• [How to complete this task]: Down to the last line, repeat the entries exactly.

*** Opening of Records for the exercise ***

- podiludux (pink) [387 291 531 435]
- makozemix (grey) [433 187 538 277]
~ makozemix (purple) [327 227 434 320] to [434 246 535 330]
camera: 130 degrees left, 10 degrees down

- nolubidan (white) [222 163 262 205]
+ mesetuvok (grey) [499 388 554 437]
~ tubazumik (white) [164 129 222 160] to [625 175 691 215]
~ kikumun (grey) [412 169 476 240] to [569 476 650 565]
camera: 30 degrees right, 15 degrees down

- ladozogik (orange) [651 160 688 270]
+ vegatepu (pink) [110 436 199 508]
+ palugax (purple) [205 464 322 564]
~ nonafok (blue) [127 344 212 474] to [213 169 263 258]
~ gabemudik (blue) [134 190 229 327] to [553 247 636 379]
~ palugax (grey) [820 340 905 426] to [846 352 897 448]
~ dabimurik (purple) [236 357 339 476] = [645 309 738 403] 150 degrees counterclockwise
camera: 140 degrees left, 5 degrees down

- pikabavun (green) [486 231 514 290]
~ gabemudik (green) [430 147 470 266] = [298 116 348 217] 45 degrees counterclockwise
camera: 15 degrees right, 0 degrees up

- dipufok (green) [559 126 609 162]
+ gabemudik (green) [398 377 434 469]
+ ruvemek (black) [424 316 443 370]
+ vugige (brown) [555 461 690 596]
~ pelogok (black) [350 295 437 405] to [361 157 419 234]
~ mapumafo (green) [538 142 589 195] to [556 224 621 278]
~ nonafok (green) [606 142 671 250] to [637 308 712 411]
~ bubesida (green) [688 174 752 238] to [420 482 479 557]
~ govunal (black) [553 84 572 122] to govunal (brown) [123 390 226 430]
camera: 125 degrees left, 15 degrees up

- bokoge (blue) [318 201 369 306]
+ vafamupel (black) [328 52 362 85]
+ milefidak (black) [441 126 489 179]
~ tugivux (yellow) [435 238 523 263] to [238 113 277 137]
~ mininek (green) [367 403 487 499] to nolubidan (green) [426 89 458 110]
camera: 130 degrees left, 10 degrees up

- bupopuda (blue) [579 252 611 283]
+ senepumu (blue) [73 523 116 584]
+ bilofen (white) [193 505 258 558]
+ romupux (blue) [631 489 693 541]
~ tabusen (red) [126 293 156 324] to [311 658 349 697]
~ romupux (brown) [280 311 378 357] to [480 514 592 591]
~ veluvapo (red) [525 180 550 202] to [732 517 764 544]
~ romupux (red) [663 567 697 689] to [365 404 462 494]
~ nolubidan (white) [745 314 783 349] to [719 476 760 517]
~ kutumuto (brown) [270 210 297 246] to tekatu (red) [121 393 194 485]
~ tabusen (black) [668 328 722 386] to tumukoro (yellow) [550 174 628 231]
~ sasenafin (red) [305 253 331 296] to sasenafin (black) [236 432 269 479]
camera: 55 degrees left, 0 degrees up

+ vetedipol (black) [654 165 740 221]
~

*** Close of Records for the exercise ***

• [Result for this exercise]:
- podiludux (pink) [387 291 531 435]
- makozemix (grey) [433 187 538 277]
~ makozemix (purple) [327 227 434 320] to [434 246 535 330]
camera: 130 degrees left, 10 degrees down

- nolubidan (white) [222 163 262 205]
+ mesetuvok (grey) [499 388 554 437]
~ tubazumik (white) [164 129 222 160] to [625 175 691 215]
~ kikumun (grey) [412 169 476 240] to [569 476 650 565]
camera: 30 degrees right, 15 degrees down

- ladozogik (orange) [651 160 688 270]
+ vegatepu (pink) [110 436 199 508]
+ palugax (purple) [205 464 322 564]
~ nonafok (blue) [127 344 212 474] to [213 169 263 258]
~ gabemudik (blue) [134 190 229 327] to [553 247 636 379]
~ palugax (grey) [820 340 905 426] to [846 352 897 448]
~ dabimurik (purple) [236 357 339 476] = [645 309 738 403] 150 degrees counterclockwise
camera: 140 degrees left, 5 degrees down

- pikabavun (green) [486 231 514 290]
~ gabemudik (green) [430 147 470 266] = [298 116 348 217] 45 degrees counterclockwise
camera: 15 degrees right, 0 degrees up

- dipufok (green) [559 126 609 162]
+ gabemudik (green) [398 377 434 469]
+ ruvemek (black) [424 316 443 370]
+ vugige (brown) [555 461 690 596]
~ pelogok (black) [350 295 437 405] to [361 157 419 234]
~ mapumafo (green) [538 142 589 195] to [556 224 621 278]
~ nonafok (green) [606 142 671 250] to [637 308 712 411]
~ bubesida (green) [688 174 752 238] to [420 482 479 557]
~ govunal (black) [553 84 572 122] to govunal (brown) [123 390 226 430]
camera: 125 degrees left, 15 degrees up

- bokoge (blue) [318 201 369 306]
+ vafamupel (black) [328 52 362 85]
+ milefidak (black) [441 126 489 179]
~ tugivux (yellow) [435 238 523 263] to [238 113 277 137]
~ mininek (green) [367 403 487 499] to nolubidan (green) [426 89 458 110]
camera: 130 degrees left, 10 degrees up

- bupopuda (blue) [579 252 611 283]
+ senepumu (blue) [73 523 116 584]
+ bilofen (white) [193 505 258 558]
+ romupux (blue) [631 489 693 541]
~ tabusen (red) [126 293 156 324] to [311 658 349 697]
~ romupux (brown) [280 311 378 357] to [480 514 592 591]
~ veluvapo (red) [525 180 550 202] to [732 517 764 544]
~ romupux (red) [663 567 697 689] to [365 404 462 494]
~ nolubidan (white) [745 314 783 349] to [719 476 760 517]
~ kutumuto (brown) [270 210 297 246] to tekatu (red) [121 393 194 485]
~ tabusen (black) [668 328 722 386] to tumukoro (yellow) [550 174 628 231]
~ sasenafin (red) [305 253 331 296] to sasenafin (black) [236 432 269 479]
camera: 55 degrees left, 0 degrees up

+ vetedipol (black) [654 165 740 221]
~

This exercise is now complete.